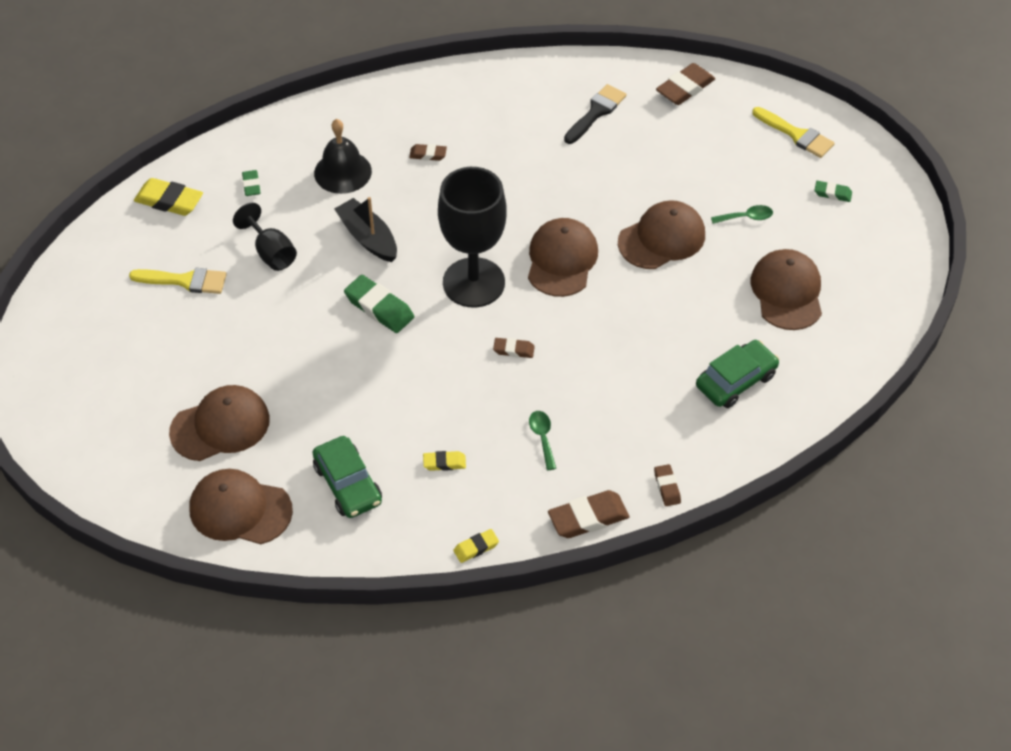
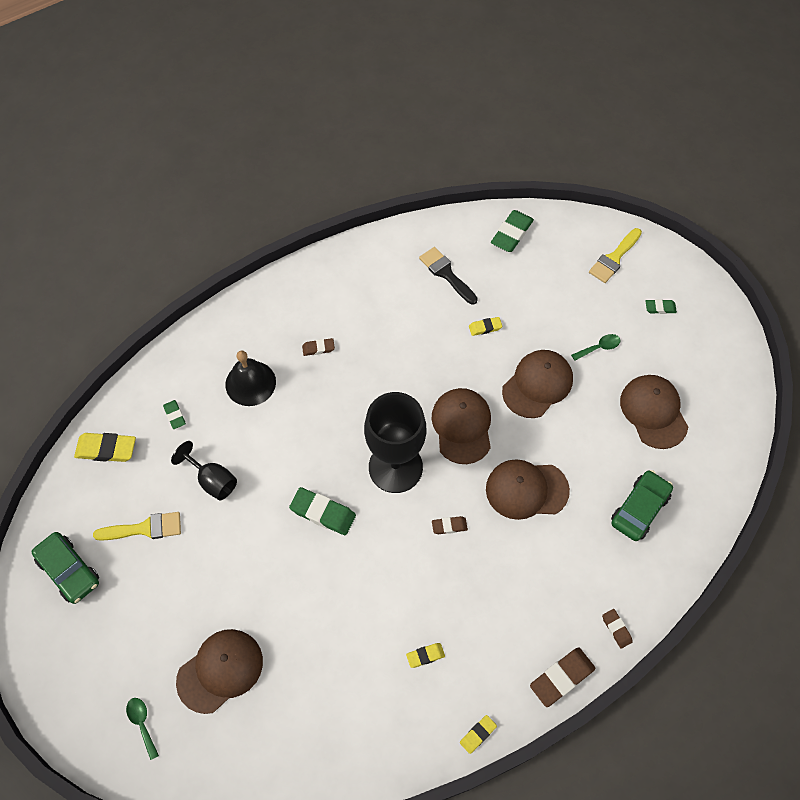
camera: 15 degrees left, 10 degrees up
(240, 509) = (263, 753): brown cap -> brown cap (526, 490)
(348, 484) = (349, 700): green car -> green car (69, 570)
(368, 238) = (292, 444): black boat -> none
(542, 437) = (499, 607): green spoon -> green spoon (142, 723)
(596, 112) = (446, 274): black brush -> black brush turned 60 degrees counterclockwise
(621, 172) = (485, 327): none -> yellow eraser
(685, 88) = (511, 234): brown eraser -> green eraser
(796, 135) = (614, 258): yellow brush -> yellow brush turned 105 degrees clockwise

*-*-*

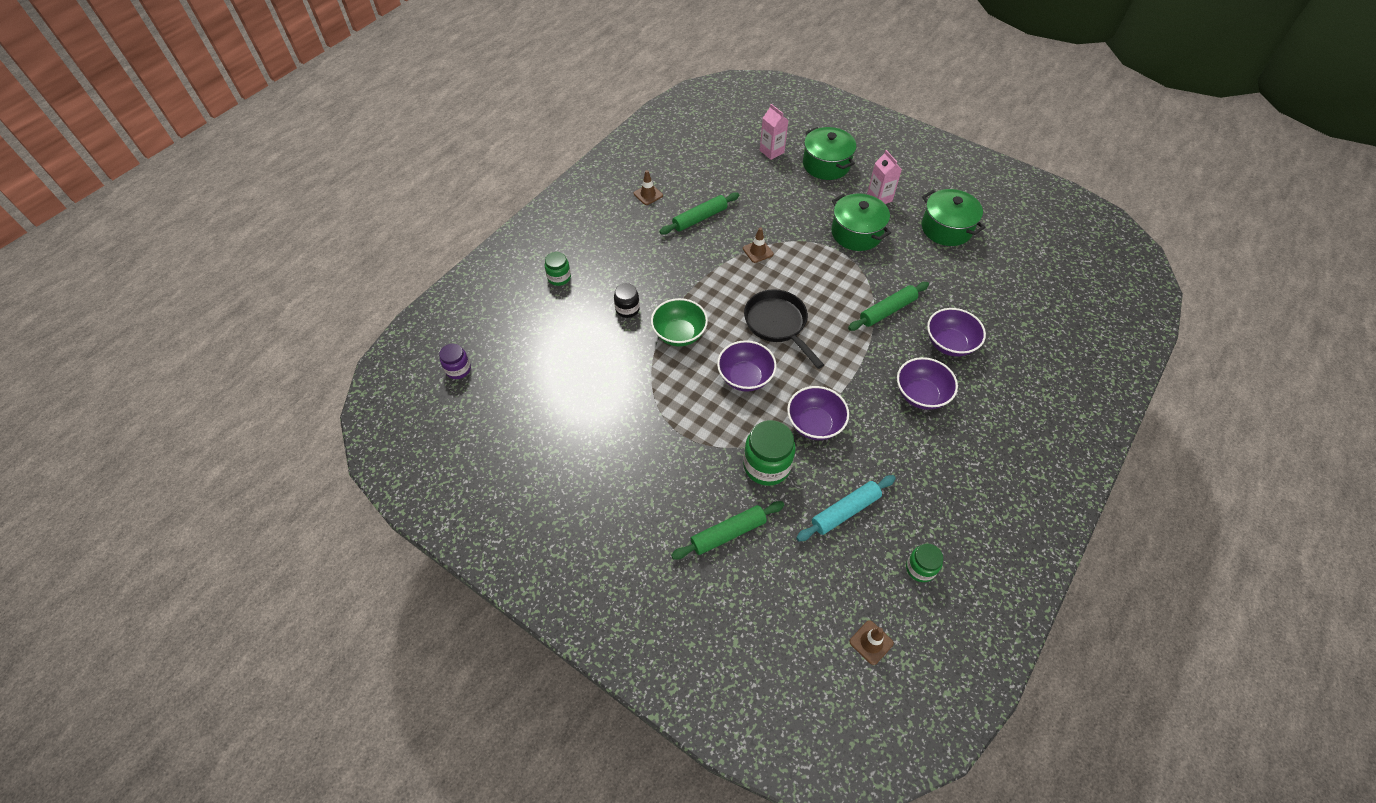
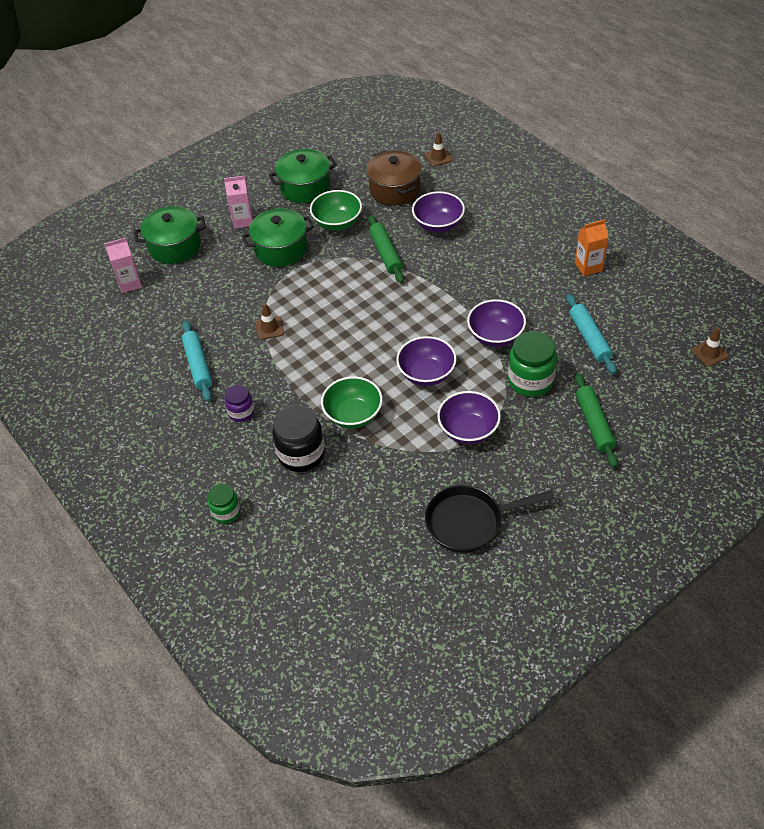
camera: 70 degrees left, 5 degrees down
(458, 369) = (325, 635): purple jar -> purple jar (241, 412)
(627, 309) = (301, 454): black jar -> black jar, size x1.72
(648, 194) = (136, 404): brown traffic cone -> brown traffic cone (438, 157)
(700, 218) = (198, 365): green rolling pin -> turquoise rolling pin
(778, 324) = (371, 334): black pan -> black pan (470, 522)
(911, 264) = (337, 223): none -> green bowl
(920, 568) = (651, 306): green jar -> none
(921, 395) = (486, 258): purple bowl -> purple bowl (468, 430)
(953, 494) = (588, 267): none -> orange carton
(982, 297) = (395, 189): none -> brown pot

*-*-*

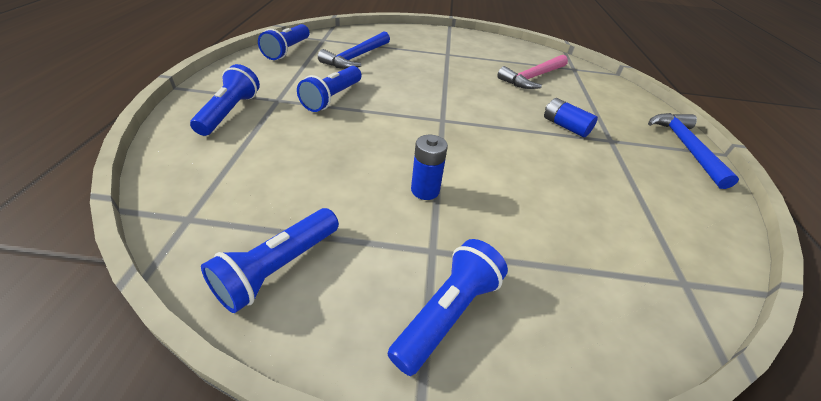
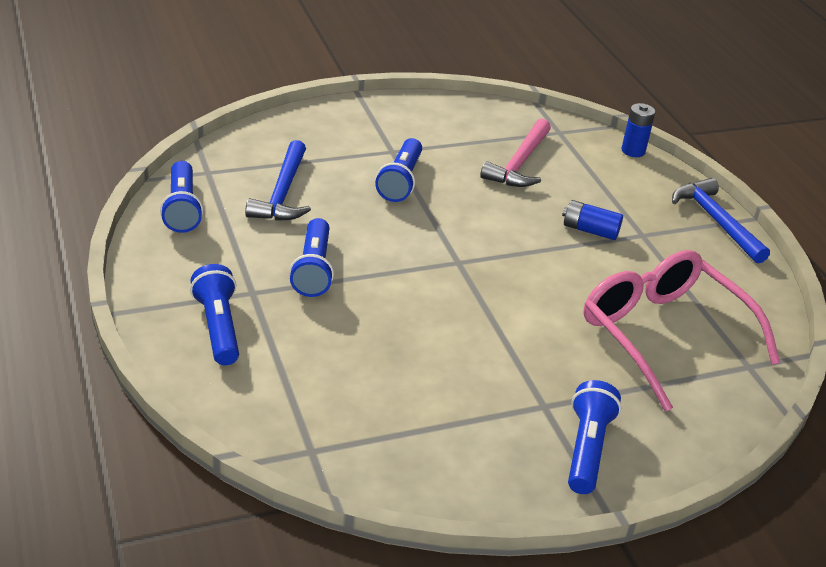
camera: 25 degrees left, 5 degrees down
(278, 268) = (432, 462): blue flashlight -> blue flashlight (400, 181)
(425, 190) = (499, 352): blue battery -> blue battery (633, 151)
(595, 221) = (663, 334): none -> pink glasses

*-*-*

ASSIGNMENT
Above are records; repeat only the lines starting at the line with "(542, 437) = (499, 607): green" and ending at the line with "(796, 135) = (614, 258): yellow", exactly as they appear, both included.

EXERCISE RESPONSE
(542, 437) = (499, 607): green spoon -> green spoon (142, 723)
(596, 112) = (446, 274): black brush -> black brush turned 60 degrees counterclockwise
(621, 172) = (485, 327): none -> yellow eraser
(685, 88) = (511, 234): brown eraser -> green eraser
(796, 135) = (614, 258): yellow brush -> yellow brush turned 105 degrees clockwise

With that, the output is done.